[[ Extracted entries open ]]

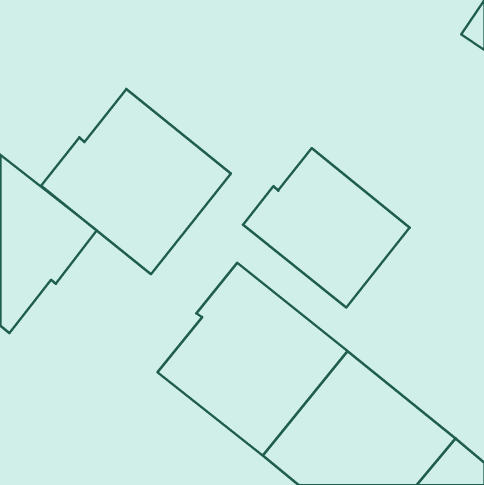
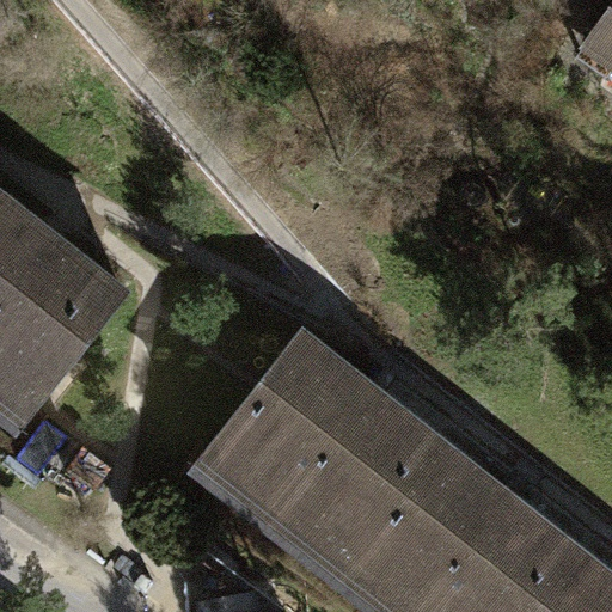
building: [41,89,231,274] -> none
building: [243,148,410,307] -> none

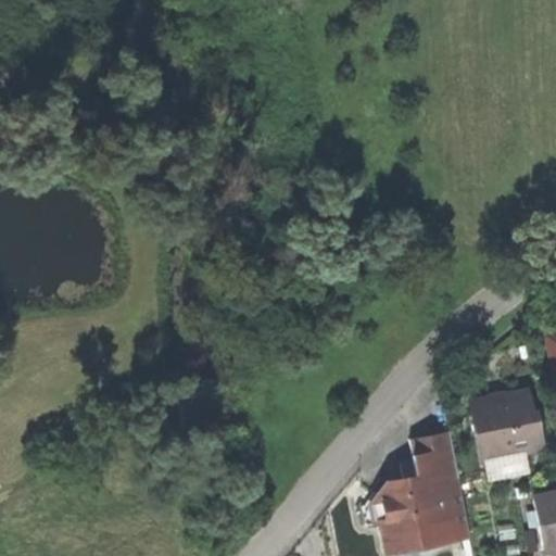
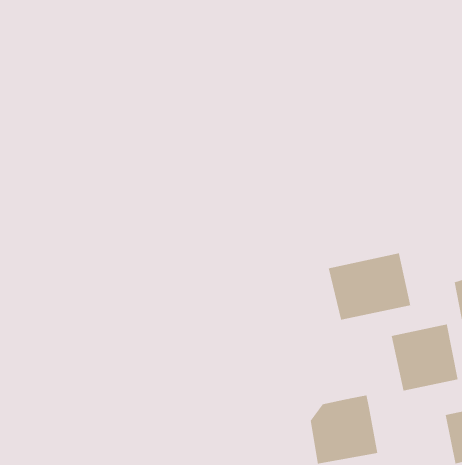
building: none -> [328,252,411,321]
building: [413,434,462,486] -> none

[[ Extracted entries closed ]]
[[ Extracted entries open ]]

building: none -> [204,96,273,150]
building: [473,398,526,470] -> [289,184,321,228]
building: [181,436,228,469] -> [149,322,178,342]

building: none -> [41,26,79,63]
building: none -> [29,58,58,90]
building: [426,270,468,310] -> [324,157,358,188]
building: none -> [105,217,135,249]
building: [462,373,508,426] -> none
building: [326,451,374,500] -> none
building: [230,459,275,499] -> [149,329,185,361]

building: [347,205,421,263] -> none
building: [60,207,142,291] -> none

[[ Extracted entries closed ]]

=== What is required ===
Leave out every line above except those from the line with "building: [230,459,275,499] ->" up to and including the line with "building: [60,207,142,291] -> none", and copy those exactly.

=== Solution for this exercise ===
building: [230,459,275,499] -> [149,329,185,361]

building: [347,205,421,263] -> none
building: [60,207,142,291] -> none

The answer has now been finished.